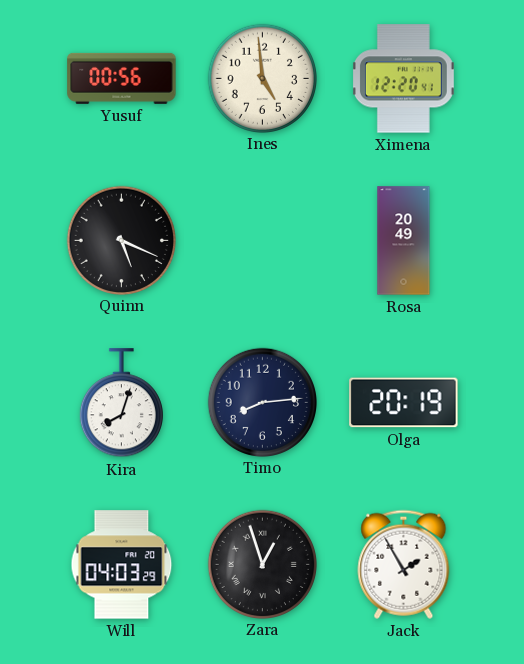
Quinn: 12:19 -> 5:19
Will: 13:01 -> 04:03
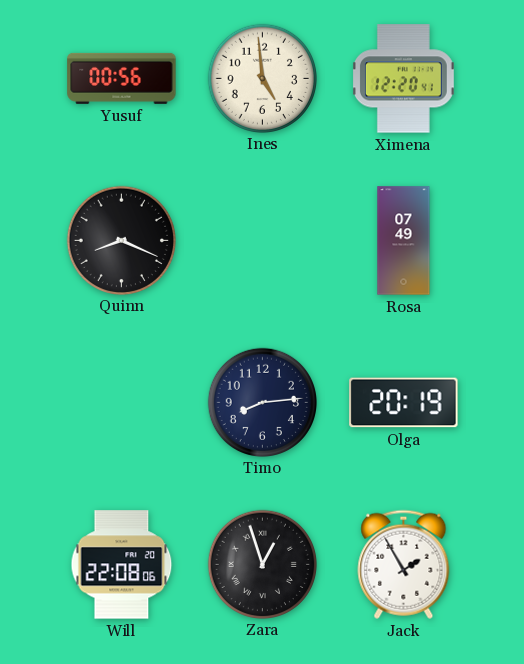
Quinn: 5:19 -> 8:19
Rosa: 20:49 -> 07:49
Kira: 8:03 -> none
Will: 04:03 -> 22:08
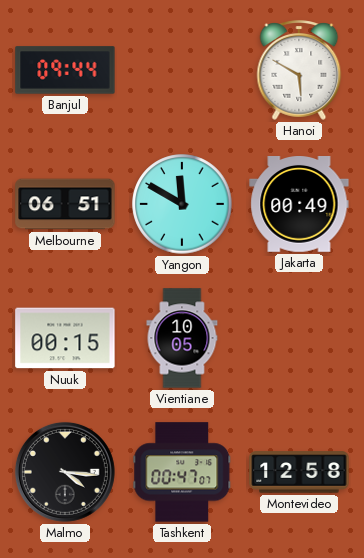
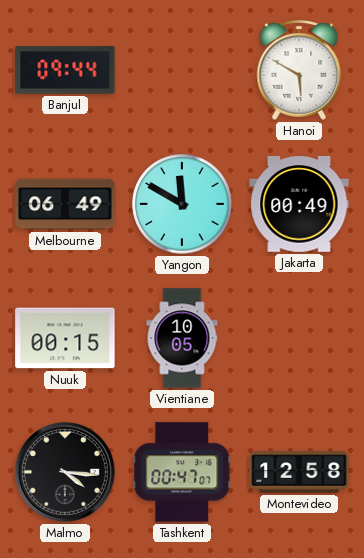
Melbourne: 06:51 -> 06:49
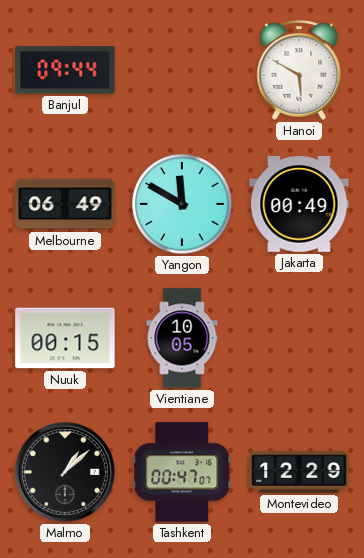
Malmo: 4:16 -> 1:08
Montevideo: 12:58 -> 12:29
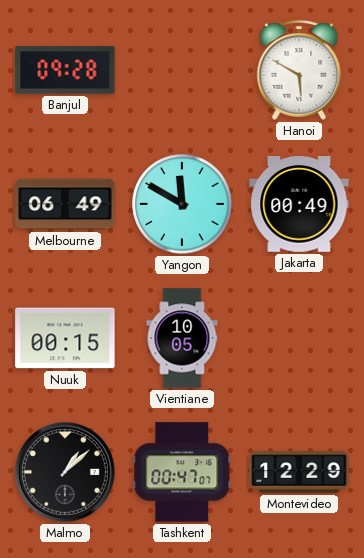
Banjul: 09:44 -> 09:28
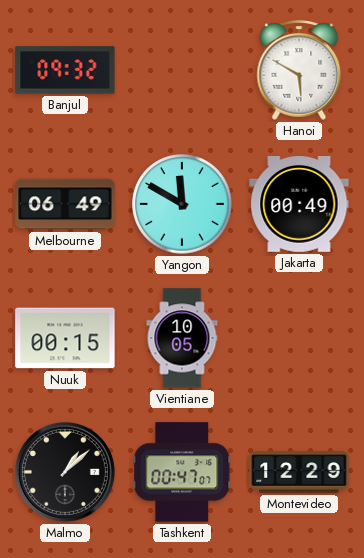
Banjul: 09:28 -> 09:32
# # #
* [REQUEST]: Retype the lines of the listing above, starting with the line that has "Melbourne: 06:51 -> 06:49" and continuing through the end of the listing, leaving out the pictures.

* [PROBLEM SOLUTION]:
Melbourne: 06:51 -> 06:49
Malmo: 4:16 -> 1:08
Montevideo: 12:58 -> 12:29
Banjul: 09:44 -> 09:28
Banjul: 09:28 -> 09:32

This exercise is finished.